---------- Data shown ----------
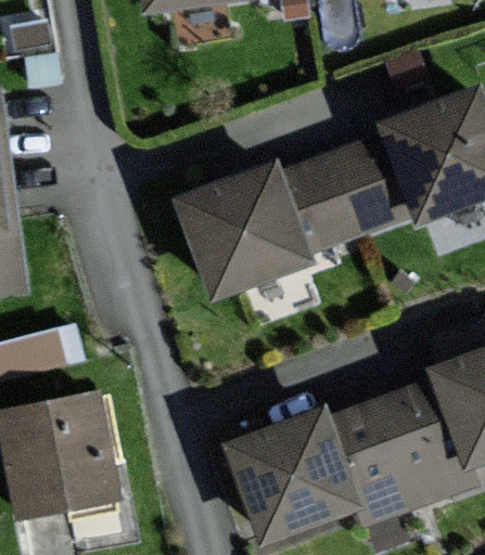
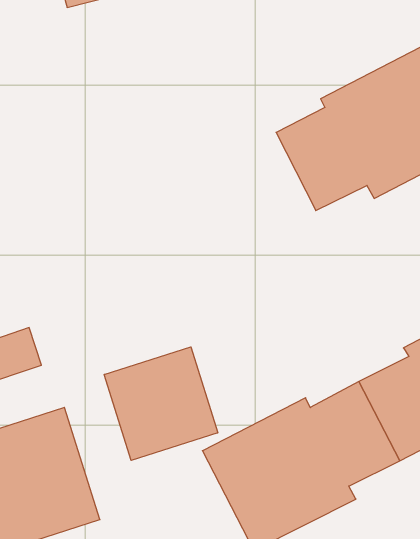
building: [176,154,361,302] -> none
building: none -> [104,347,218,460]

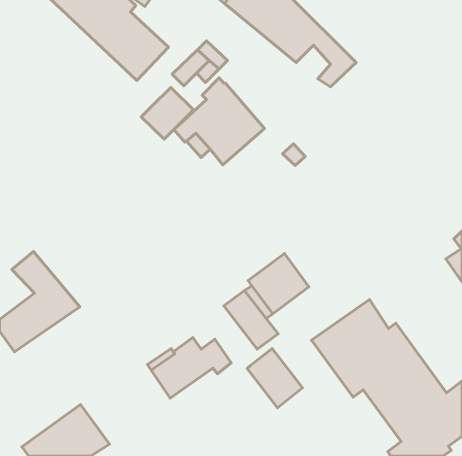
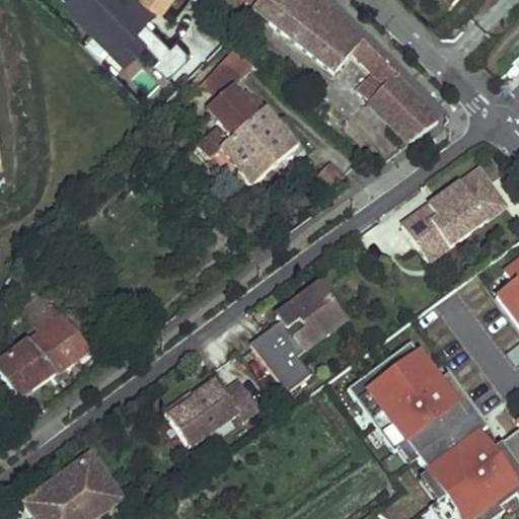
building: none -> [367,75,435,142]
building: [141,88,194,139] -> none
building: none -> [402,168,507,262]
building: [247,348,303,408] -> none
----------
> _Task instructions_: Everything in the listing must be copied exactly except the pictures.

> _Task output_:
building: [176,154,361,302] -> none
building: none -> [104,347,218,460]

building: none -> [367,75,435,142]
building: [141,88,194,139] -> none
building: none -> [402,168,507,262]
building: [247,348,303,408] -> none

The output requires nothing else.